The data =>
· · · ·
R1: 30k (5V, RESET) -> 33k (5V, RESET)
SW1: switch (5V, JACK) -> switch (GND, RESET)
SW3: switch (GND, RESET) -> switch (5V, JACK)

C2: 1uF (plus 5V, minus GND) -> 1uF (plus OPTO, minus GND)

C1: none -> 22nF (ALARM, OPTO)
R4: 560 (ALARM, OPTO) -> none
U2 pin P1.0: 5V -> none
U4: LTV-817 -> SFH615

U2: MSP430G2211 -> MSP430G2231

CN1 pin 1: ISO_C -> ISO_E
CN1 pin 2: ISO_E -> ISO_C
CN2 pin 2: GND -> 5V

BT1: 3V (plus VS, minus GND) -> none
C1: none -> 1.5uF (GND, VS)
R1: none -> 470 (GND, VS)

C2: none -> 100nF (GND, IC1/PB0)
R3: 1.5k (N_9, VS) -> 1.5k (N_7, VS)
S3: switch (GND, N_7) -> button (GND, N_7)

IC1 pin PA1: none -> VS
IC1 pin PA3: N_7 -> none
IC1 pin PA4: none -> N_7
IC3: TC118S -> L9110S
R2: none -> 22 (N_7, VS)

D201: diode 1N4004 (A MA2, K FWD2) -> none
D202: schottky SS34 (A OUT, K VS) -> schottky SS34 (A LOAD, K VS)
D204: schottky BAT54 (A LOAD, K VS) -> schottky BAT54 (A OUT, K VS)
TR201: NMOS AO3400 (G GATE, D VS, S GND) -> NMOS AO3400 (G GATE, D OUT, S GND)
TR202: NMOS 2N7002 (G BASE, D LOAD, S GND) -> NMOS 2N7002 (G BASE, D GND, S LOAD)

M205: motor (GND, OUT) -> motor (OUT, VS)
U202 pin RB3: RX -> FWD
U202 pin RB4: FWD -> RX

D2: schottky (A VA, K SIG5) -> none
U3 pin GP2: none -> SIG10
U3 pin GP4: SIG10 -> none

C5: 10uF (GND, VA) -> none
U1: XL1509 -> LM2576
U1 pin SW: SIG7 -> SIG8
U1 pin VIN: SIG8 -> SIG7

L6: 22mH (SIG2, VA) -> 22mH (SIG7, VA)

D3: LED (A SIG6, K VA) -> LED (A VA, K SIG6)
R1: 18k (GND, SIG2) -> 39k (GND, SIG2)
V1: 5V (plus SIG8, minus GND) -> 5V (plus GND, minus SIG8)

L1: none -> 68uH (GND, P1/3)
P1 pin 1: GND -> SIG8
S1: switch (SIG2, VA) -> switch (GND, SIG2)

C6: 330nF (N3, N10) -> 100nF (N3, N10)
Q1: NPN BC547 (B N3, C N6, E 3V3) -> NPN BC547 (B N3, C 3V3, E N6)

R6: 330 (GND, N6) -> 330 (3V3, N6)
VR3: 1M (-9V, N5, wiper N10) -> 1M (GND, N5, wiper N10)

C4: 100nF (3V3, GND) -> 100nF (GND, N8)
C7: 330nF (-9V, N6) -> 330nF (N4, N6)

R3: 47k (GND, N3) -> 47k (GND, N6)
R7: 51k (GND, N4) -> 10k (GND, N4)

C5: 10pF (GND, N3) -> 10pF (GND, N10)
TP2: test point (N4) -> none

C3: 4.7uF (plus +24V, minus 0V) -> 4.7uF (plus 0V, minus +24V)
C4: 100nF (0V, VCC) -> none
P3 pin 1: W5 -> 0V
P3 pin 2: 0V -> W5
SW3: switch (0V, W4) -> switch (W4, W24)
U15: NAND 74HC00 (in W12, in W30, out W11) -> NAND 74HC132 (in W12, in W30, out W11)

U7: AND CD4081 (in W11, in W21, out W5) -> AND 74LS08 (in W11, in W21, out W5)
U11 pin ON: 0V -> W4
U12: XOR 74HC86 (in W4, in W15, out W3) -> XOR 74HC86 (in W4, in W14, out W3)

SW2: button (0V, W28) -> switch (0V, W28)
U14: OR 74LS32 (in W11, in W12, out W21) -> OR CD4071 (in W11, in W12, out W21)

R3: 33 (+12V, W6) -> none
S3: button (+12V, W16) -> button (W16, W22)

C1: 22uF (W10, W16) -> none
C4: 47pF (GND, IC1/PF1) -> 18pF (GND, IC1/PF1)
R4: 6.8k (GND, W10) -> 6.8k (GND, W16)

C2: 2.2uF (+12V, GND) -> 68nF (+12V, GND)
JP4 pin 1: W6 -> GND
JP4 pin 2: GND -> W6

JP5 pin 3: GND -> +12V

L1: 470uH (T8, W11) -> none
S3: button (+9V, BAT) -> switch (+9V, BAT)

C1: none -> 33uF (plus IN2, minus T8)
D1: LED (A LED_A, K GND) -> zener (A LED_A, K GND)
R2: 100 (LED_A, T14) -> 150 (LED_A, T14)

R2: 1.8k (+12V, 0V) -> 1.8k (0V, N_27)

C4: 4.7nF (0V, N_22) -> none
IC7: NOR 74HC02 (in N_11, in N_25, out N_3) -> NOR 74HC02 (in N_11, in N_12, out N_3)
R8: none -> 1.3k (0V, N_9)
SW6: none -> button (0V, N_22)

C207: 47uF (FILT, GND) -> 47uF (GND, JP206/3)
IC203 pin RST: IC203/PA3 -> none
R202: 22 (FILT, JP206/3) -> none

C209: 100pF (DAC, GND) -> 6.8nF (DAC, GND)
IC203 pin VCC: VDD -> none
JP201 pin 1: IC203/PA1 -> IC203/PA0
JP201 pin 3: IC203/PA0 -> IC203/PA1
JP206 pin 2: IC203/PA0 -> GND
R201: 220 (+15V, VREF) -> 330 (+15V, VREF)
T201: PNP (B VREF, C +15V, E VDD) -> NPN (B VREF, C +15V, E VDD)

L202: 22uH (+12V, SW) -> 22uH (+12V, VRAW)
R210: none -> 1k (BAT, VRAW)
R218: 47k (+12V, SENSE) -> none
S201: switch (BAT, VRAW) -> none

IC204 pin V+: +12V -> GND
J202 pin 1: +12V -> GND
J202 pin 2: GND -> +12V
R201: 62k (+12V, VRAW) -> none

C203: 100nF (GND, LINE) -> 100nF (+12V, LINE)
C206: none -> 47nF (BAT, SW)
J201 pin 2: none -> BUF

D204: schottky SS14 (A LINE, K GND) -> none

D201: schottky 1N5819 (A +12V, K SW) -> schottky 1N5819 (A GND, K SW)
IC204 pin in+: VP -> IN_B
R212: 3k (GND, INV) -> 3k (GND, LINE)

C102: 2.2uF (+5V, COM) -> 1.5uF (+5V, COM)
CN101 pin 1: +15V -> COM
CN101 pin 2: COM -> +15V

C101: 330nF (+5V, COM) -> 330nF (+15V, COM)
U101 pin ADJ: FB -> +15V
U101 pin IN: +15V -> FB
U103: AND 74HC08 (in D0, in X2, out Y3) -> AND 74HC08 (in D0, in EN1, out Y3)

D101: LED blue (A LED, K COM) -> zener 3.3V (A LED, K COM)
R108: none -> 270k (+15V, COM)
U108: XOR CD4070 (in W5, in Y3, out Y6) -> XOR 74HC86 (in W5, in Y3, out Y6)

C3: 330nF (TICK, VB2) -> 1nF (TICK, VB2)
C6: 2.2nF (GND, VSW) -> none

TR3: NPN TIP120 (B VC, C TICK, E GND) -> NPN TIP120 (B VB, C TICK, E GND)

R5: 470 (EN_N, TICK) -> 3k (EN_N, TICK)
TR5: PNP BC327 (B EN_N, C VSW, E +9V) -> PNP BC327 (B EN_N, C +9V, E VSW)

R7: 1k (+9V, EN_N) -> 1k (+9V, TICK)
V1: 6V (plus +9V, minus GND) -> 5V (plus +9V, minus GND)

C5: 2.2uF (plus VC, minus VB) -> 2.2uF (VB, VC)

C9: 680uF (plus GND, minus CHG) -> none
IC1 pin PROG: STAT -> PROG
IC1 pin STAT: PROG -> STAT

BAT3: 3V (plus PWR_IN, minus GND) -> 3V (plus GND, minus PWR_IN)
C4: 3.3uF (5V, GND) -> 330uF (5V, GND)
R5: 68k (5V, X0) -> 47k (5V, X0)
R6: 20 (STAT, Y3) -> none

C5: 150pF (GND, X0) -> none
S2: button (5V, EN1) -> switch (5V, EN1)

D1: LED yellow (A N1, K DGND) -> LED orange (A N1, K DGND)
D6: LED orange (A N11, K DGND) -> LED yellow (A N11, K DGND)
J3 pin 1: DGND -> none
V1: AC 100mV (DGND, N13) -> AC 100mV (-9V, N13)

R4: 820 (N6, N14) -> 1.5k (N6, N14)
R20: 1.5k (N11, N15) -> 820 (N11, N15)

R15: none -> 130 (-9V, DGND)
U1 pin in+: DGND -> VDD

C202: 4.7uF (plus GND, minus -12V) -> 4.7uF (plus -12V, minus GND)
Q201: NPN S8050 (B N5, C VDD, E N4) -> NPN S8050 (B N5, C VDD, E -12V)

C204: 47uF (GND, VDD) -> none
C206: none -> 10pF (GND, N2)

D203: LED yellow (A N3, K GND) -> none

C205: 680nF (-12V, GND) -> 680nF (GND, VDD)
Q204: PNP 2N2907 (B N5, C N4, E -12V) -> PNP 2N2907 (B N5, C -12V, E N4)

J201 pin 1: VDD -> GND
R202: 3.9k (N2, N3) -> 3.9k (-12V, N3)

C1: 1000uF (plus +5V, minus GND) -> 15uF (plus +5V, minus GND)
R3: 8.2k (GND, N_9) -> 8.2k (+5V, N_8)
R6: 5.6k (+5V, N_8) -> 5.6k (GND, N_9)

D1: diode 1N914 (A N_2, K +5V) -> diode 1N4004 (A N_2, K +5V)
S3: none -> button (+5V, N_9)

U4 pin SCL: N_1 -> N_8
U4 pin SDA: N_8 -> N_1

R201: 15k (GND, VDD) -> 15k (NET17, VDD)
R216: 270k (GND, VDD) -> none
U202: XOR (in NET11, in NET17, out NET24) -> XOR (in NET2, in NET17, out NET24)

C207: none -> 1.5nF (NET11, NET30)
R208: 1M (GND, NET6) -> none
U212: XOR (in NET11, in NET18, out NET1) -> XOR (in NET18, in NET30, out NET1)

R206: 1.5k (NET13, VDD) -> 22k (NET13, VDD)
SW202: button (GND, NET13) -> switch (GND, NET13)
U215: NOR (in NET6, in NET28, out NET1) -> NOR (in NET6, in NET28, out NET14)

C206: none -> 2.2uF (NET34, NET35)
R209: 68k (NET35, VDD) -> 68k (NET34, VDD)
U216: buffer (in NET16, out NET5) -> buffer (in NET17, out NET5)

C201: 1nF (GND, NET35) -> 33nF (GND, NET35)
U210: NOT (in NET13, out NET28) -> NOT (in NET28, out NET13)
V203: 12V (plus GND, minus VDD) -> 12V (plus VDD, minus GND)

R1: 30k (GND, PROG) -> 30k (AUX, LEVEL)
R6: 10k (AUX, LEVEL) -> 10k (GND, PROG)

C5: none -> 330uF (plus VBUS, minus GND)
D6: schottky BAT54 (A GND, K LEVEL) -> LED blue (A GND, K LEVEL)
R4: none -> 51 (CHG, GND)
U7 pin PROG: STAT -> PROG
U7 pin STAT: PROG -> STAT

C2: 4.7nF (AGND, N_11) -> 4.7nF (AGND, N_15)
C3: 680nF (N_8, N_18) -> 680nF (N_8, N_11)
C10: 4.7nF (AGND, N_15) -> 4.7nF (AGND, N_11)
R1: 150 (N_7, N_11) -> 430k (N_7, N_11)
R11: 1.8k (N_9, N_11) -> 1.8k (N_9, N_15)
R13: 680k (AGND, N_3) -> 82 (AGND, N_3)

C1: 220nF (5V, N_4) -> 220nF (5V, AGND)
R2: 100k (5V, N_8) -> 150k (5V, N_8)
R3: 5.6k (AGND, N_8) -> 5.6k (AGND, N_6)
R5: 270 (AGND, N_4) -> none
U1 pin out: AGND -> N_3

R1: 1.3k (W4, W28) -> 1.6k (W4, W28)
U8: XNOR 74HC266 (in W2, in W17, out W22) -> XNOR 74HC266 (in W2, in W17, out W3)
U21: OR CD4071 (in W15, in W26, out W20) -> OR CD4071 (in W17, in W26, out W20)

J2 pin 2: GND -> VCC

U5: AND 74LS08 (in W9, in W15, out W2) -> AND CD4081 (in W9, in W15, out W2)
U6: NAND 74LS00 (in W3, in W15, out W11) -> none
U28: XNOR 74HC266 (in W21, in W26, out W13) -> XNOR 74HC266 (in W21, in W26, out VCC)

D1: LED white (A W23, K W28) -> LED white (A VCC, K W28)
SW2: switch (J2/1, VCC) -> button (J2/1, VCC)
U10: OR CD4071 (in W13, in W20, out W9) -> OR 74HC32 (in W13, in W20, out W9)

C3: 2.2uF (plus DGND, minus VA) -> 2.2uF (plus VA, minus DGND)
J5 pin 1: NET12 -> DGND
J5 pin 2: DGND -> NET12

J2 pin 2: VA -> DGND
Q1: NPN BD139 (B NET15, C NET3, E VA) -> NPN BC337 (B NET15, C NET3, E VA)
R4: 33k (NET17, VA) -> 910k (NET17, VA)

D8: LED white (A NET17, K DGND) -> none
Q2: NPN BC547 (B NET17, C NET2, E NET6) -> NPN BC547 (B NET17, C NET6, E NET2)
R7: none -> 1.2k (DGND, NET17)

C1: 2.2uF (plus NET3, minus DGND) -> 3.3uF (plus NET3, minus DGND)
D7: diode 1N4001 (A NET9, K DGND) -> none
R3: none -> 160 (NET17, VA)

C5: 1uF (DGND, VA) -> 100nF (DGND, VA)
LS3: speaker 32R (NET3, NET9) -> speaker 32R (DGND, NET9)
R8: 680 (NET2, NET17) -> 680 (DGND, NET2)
· · · ·
Aim of the exercise =>
Once the line with "TR202: NMOS 2N7002" is found in the records above, print exactly that line and every line after it through the line with "P1 pin 1: GND -> SIG8".

Result for this exercise =>
TR202: NMOS 2N7002 (G BASE, D LOAD, S GND) -> NMOS 2N7002 (G BASE, D GND, S LOAD)

M205: motor (GND, OUT) -> motor (OUT, VS)
U202 pin RB3: RX -> FWD
U202 pin RB4: FWD -> RX

D2: schottky (A VA, K SIG5) -> none
U3 pin GP2: none -> SIG10
U3 pin GP4: SIG10 -> none

C5: 10uF (GND, VA) -> none
U1: XL1509 -> LM2576
U1 pin SW: SIG7 -> SIG8
U1 pin VIN: SIG8 -> SIG7

L6: 22mH (SIG2, VA) -> 22mH (SIG7, VA)

D3: LED (A SIG6, K VA) -> LED (A VA, K SIG6)
R1: 18k (GND, SIG2) -> 39k (GND, SIG2)
V1: 5V (plus SIG8, minus GND) -> 5V (plus GND, minus SIG8)

L1: none -> 68uH (GND, P1/3)
P1 pin 1: GND -> SIG8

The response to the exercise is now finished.